>>>

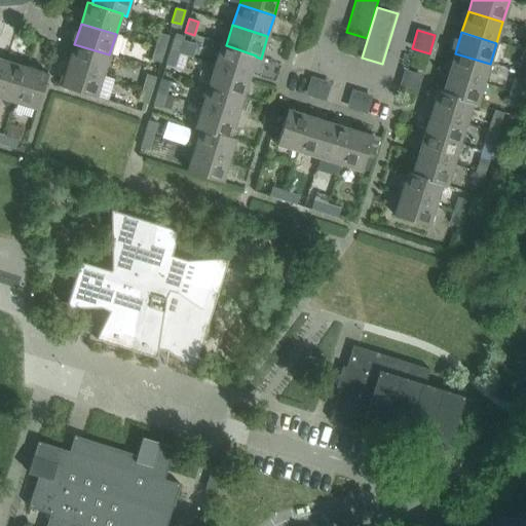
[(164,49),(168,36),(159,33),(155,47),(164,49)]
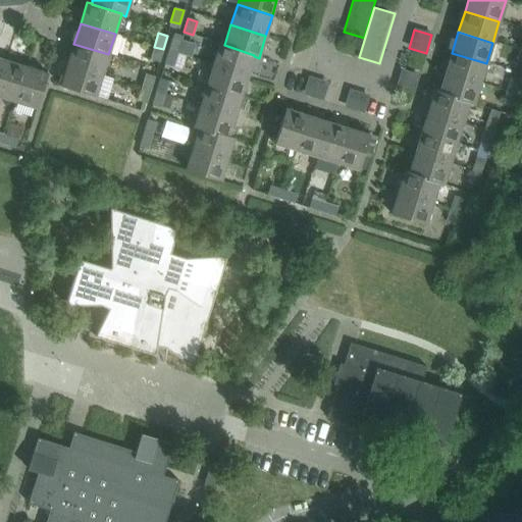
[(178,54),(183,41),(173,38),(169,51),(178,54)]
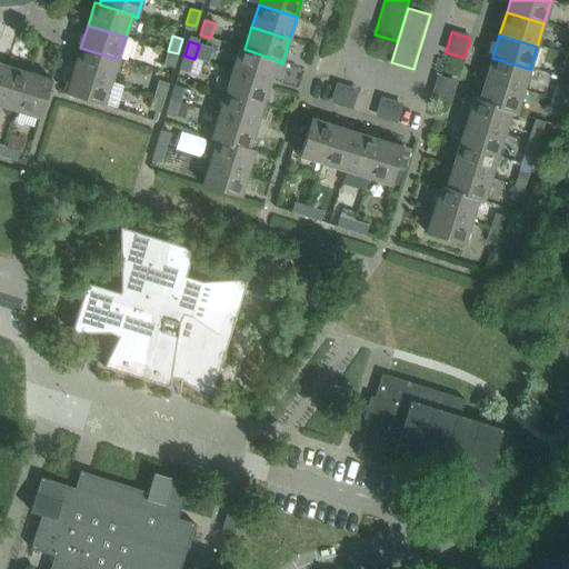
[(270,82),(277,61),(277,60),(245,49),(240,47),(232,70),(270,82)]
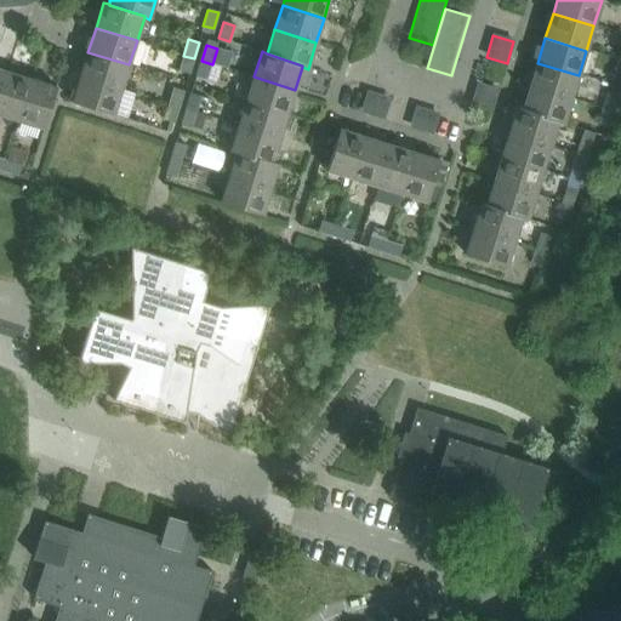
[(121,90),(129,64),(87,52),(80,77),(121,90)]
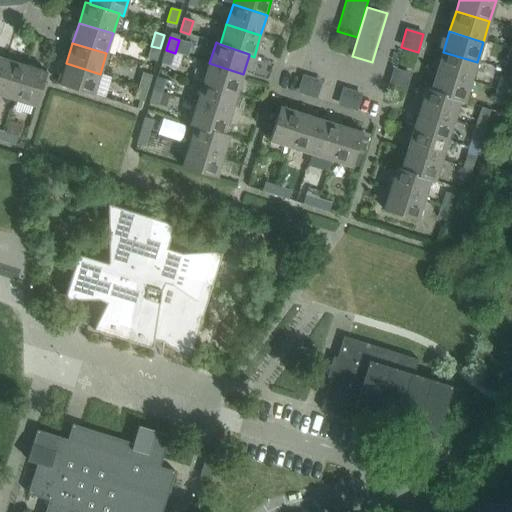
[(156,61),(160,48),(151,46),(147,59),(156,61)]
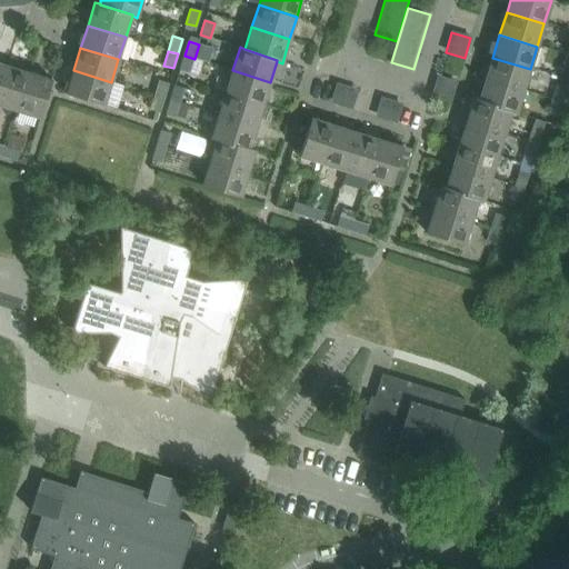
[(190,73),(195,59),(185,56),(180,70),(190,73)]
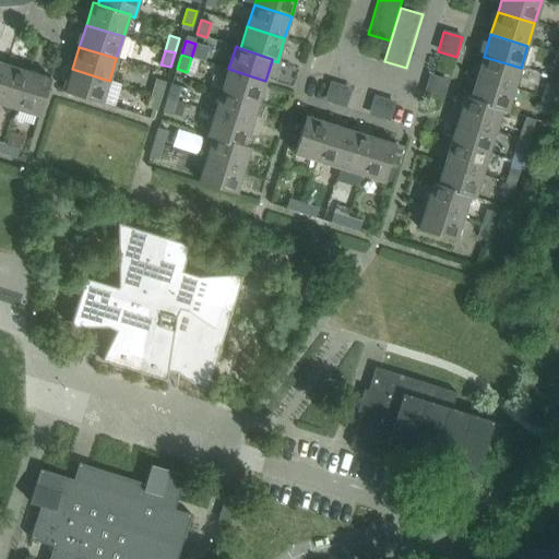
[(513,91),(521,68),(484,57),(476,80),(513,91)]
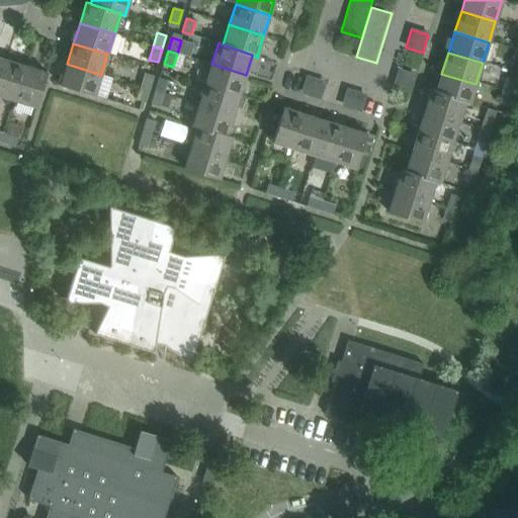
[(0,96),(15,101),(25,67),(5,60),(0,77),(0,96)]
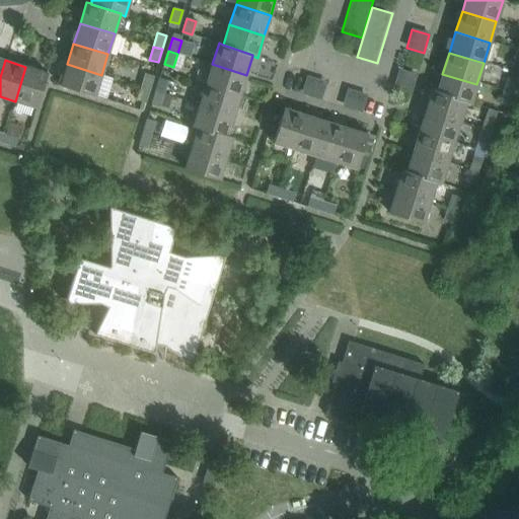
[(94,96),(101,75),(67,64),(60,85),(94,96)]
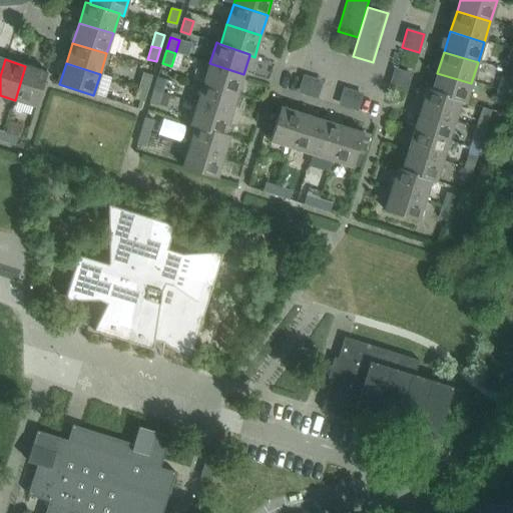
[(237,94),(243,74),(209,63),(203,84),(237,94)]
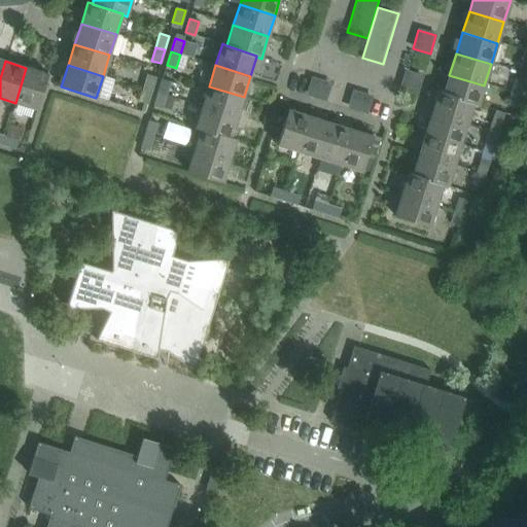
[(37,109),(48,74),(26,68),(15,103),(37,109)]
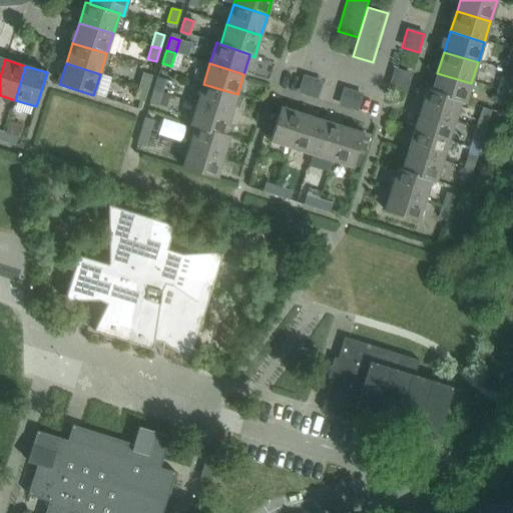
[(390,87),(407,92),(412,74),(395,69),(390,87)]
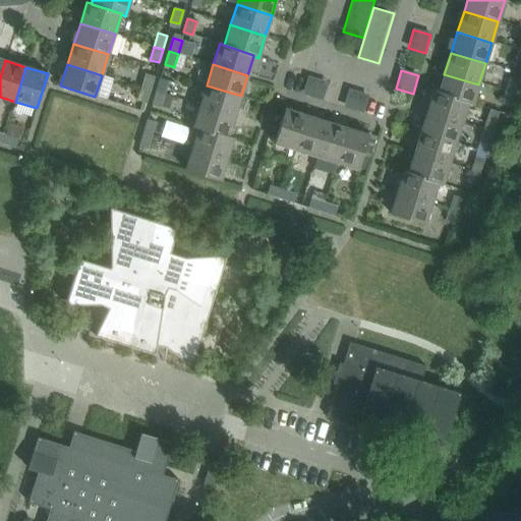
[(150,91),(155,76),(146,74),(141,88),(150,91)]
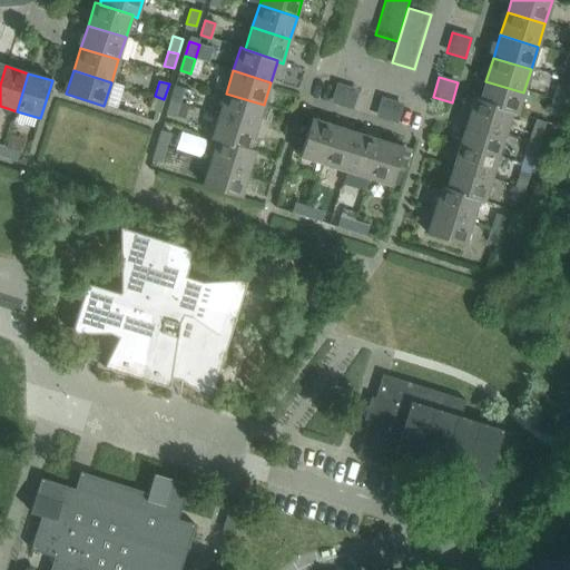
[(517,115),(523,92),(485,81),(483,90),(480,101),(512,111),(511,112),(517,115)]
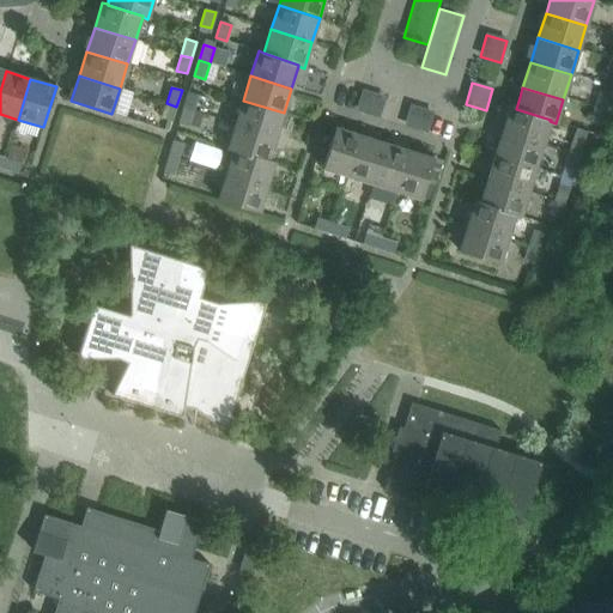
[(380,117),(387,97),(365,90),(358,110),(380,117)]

<<<

- [Requirement] The exact lines from the one containing "[(37,109),(48,74),(26,68),(15,103),(37,109)]" through the end of the data are to be copied, with both ends kept and pictures left out.

- [Task solution]
[(37,109),(48,74),(26,68),(15,103),(37,109)]
[(390,87),(407,92),(412,74),(395,69),(390,87)]
[(150,91),(155,76),(146,74),(141,88),(150,91)]
[(517,115),(523,92),(485,81),(483,90),(480,101),(512,111),(511,112),(517,115)]
[(380,117),(387,97),(365,90),(358,110),(380,117)]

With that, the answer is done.